Extracted data:
BEGIN
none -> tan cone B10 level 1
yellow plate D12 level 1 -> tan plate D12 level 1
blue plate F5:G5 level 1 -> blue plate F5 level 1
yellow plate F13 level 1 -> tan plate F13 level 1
END
BEGIN
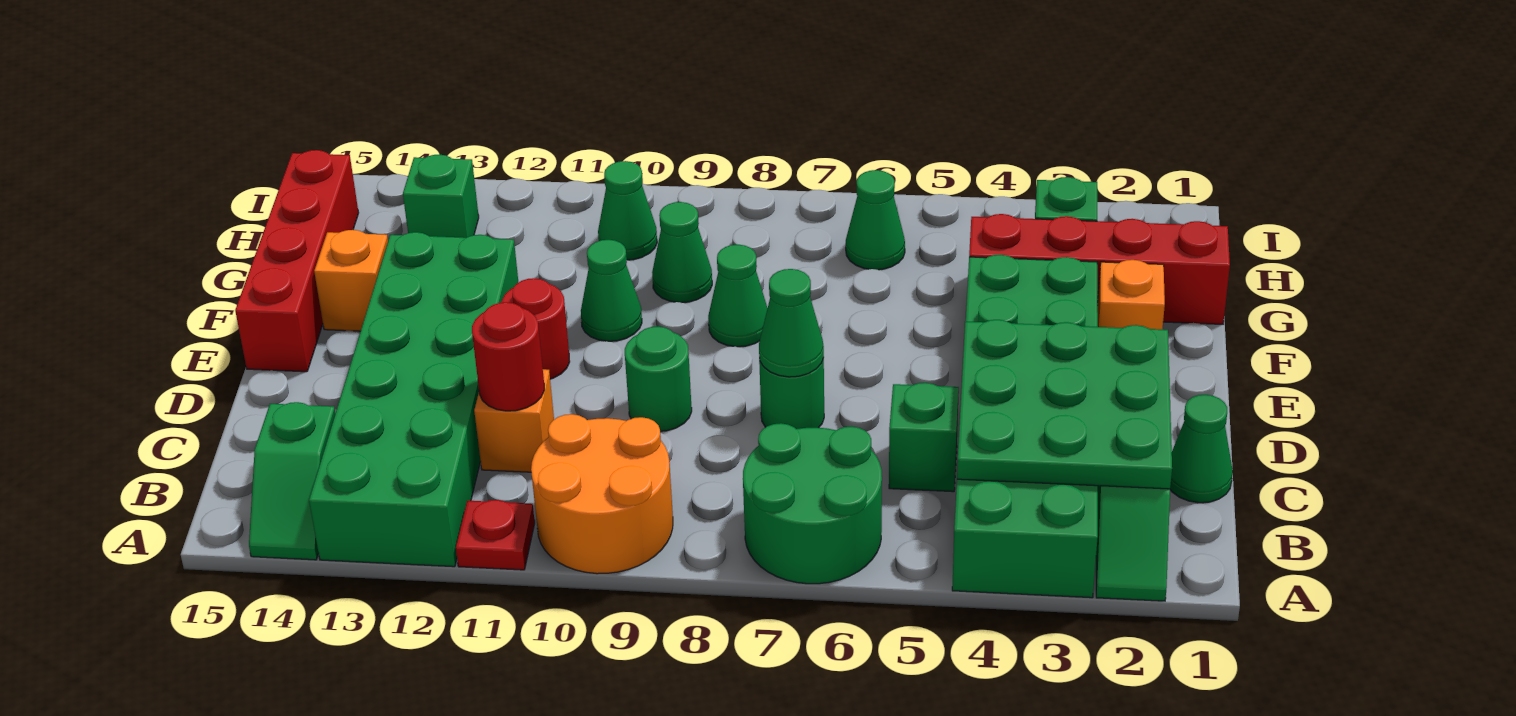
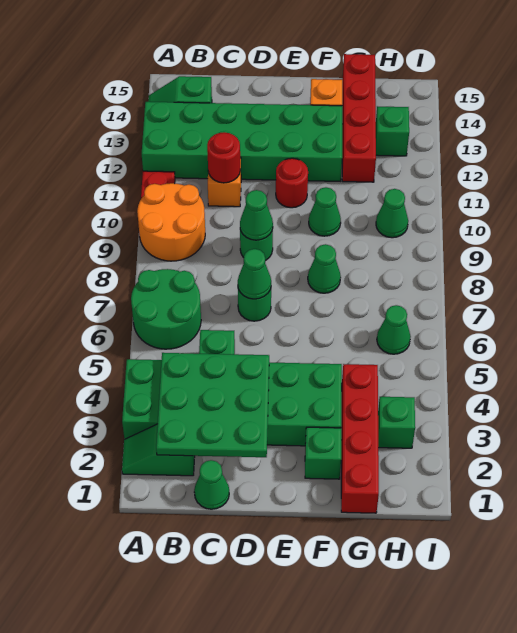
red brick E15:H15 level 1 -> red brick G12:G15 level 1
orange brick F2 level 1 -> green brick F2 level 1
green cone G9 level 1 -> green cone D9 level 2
END
About this task: Return only the stretch of the material above from the line holding "none -> tan cone B10 level 1" through the line holding "yellow plate F13", copied exactly.

Result:
none -> tan cone B10 level 1
yellow plate D12 level 1 -> tan plate D12 level 1
blue plate F5:G5 level 1 -> blue plate F5 level 1
yellow plate F13 level 1 -> tan plate F13 level 1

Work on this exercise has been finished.